* _GIVEN DATA_
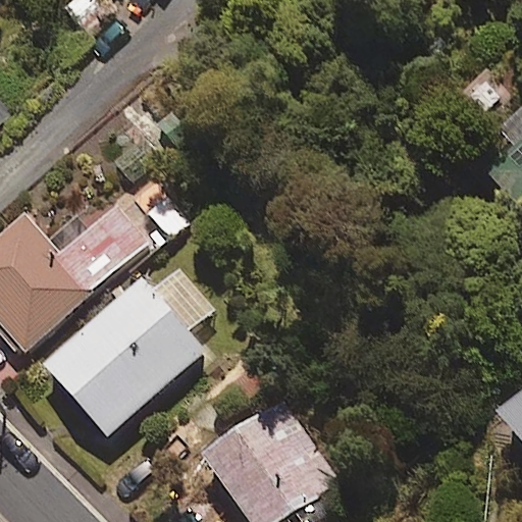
[(113,20),(94,0),(71,0),(64,7),(93,39),(113,20)]
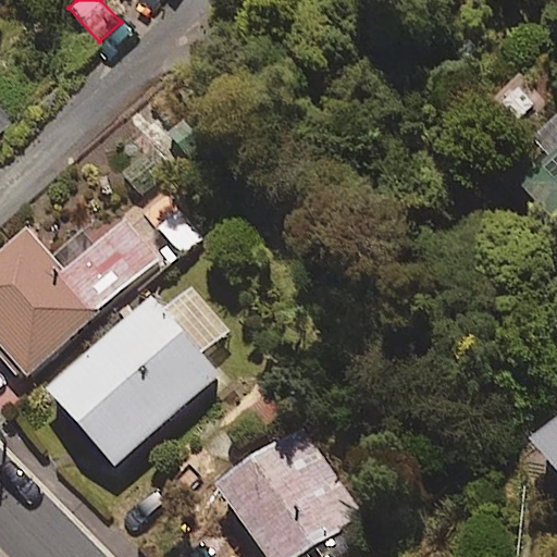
[(556,151),(520,182),(556,226),(556,151)]
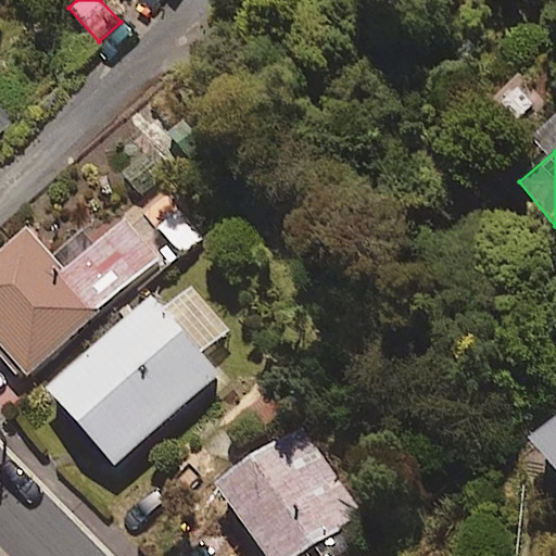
[(165,196),(144,215),(171,243),(160,253),(172,265),(203,236),(165,196)]
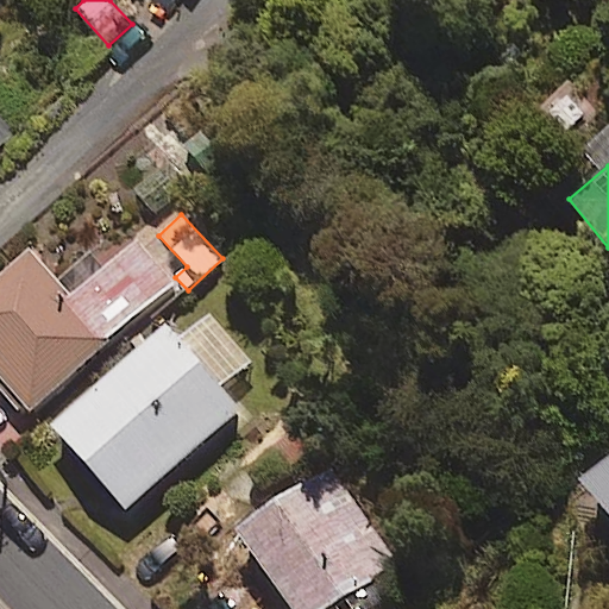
[(27,249),(0,271),(0,376),(27,408),(106,341),(27,249)]
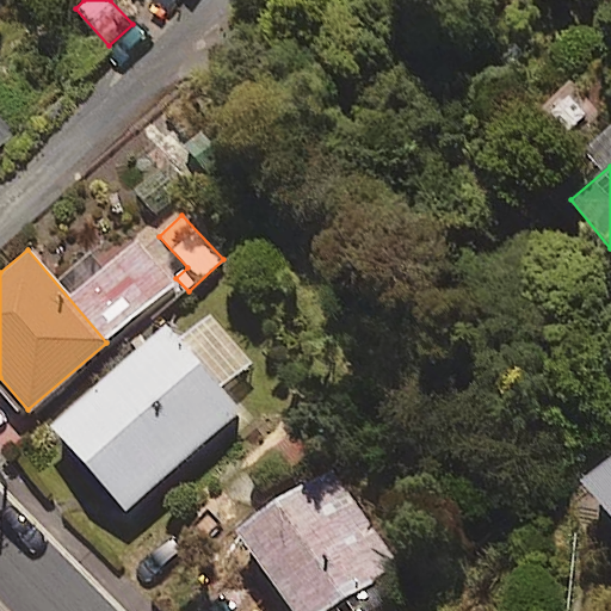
[(242,413),(168,326),(51,423),(125,511),(242,413)]
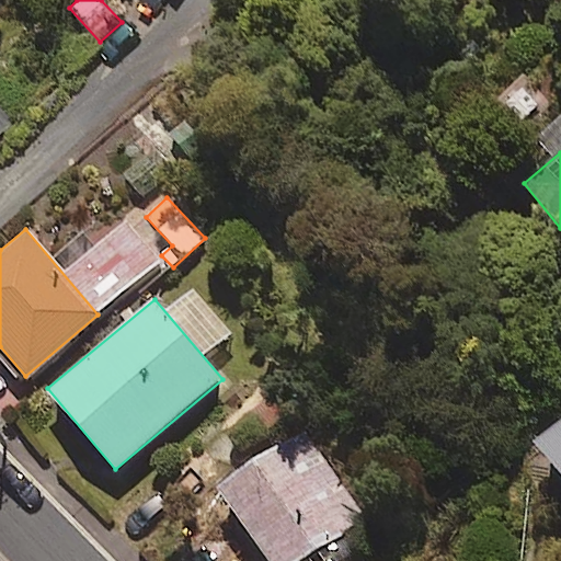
[(560,411),(534,433),(560,467),(560,411)]
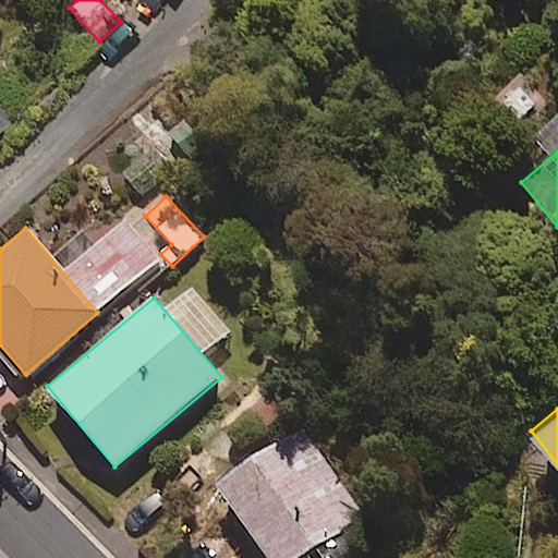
[(303,424),(216,484),(266,557),(300,557),(365,513),(303,424)]
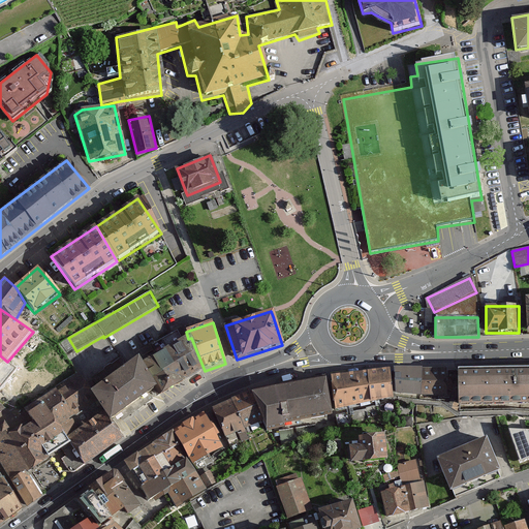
[(37,336),(17,361),(29,370),(49,345),(37,336)]
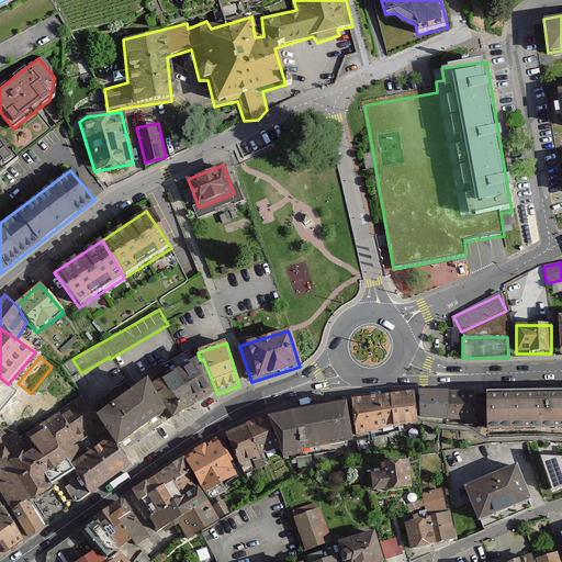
[(200,360),(149,388),(165,413),(160,416),(166,424),(217,394),(203,359),(200,360)]
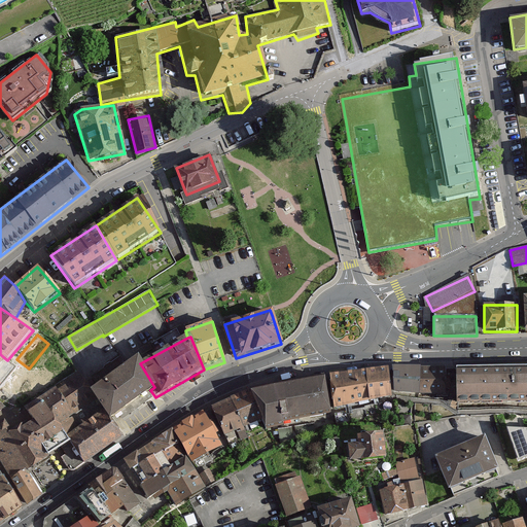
[(135,357),(90,390),(109,420),(150,390),(154,387),(140,363),(135,357)]
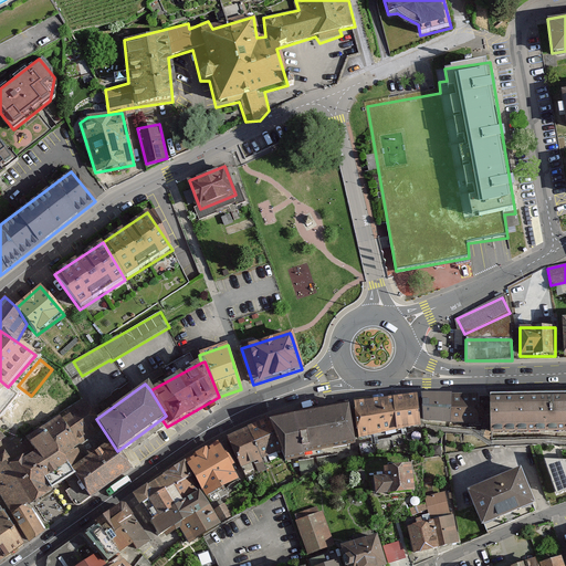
[(417,392),(392,396),(396,429),(420,425),(417,392)]
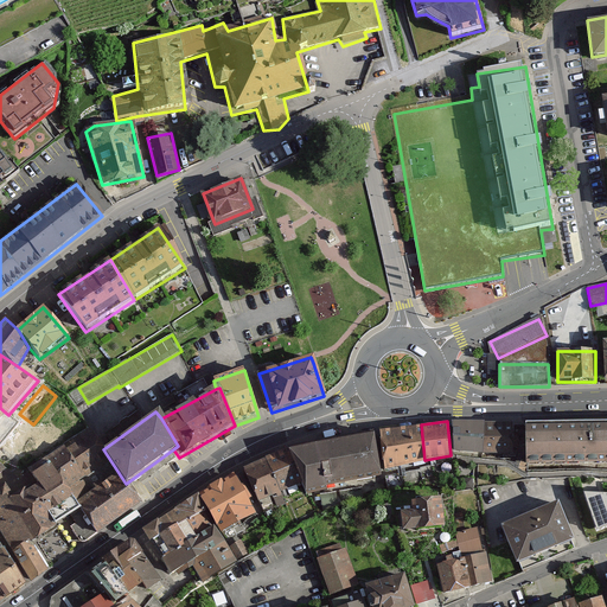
[(452,421),(454,451),(483,452),(484,422),(484,421),(452,421)]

* _EXERCISE AIM_
I would like the material above returned exactly as it stands, without its pictures.

* _SOLVED EXERCISE_
[(113,20),(94,0),(71,0),(64,7),(93,39),(113,20)]
[(556,151),(520,182),(556,226),(556,151)]
[(165,196),(144,215),(171,243),(160,253),(172,265),(203,236),(165,196)]
[(27,249),(0,271),(0,376),(27,408),(106,341),(27,249)]
[(242,413),(168,326),(51,423),(125,511),(242,413)]
[(560,411),(534,433),(560,467),(560,411)]
[(303,424),(216,484),(266,557),(300,557),(365,513),(303,424)]
[(37,336),(17,361),(29,370),(49,345),(37,336)]
[(200,360),(149,388),(165,413),(160,416),(166,424),(217,394),(203,359),(200,360)]
[(135,357),(90,390),(109,420),(150,390),(154,387),(140,363),(135,357)]
[(417,392),(392,396),(396,429),(420,425),(417,392)]
[(452,421),(454,451),(483,452),(484,422),(484,421),(452,421)]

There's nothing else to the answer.